- **What is expected**: Return only the lines below starting at the line containing "none -> cyan brick D2:F2 level 1" and ending at the line containing "none -> yellow brick H4 level 1", both included, exactly as they are and with no pictures.

- **Input**:
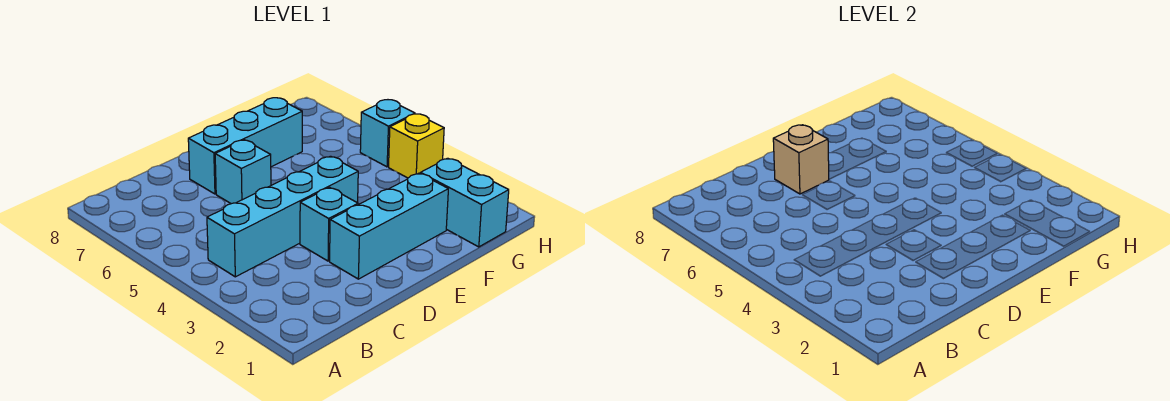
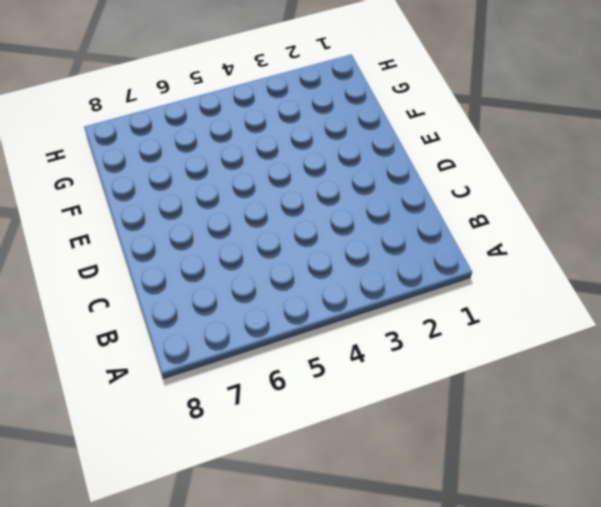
none -> cyan brick B4:E4 level 1
none -> cyan brick D2:F2 level 1

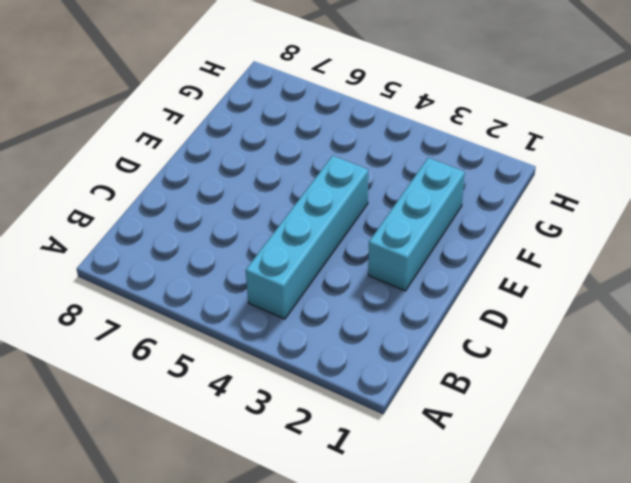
none -> cyan brick D3 level 1
none -> cyan brick D6 level 1

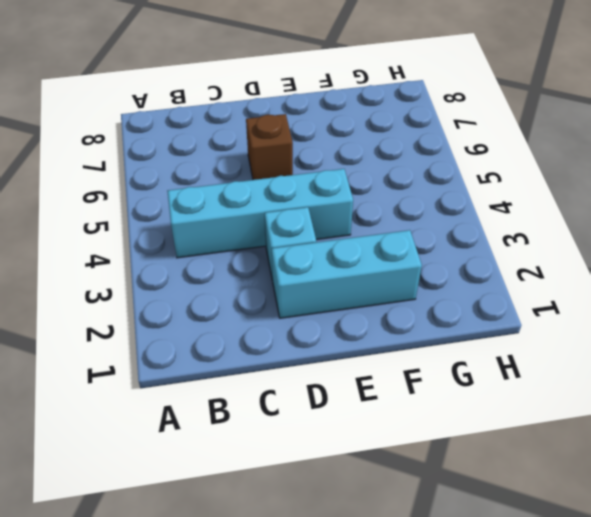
brown brick D6 level 1 -> cyan brick D6 level 1
none -> cyan brick D7:F7 level 1
none -> cyan brick G1:G2 level 1

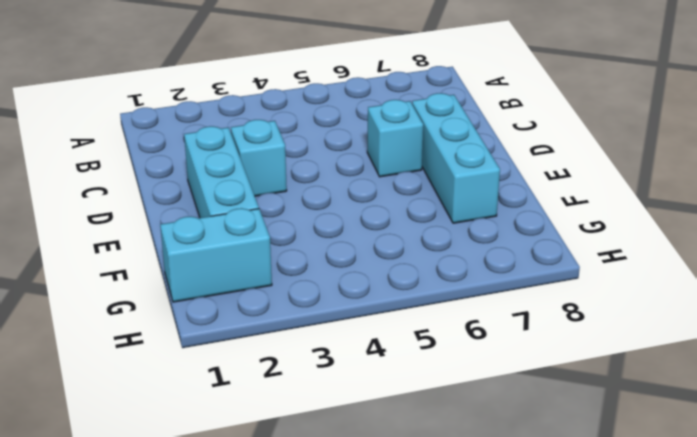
none -> cyan brick B4:E4 level 1
none -> yellow brick H4 level 1

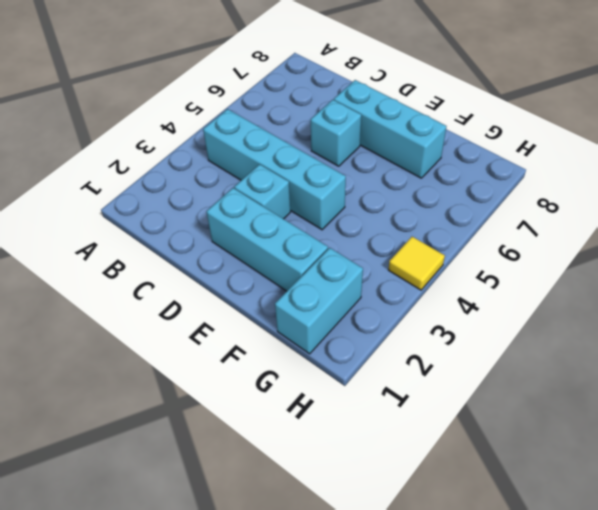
yellow tile H4 level 1 -> yellow brick H4 level 1
none -> cyan brick H5 level 1
none -> tan brick D7 level 2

- **Answer section**:
none -> cyan brick D2:F2 level 1

none -> cyan brick D3 level 1
none -> cyan brick D6 level 1

brown brick D6 level 1 -> cyan brick D6 level 1
none -> cyan brick D7:F7 level 1
none -> cyan brick G1:G2 level 1

none -> cyan brick B4:E4 level 1
none -> yellow brick H4 level 1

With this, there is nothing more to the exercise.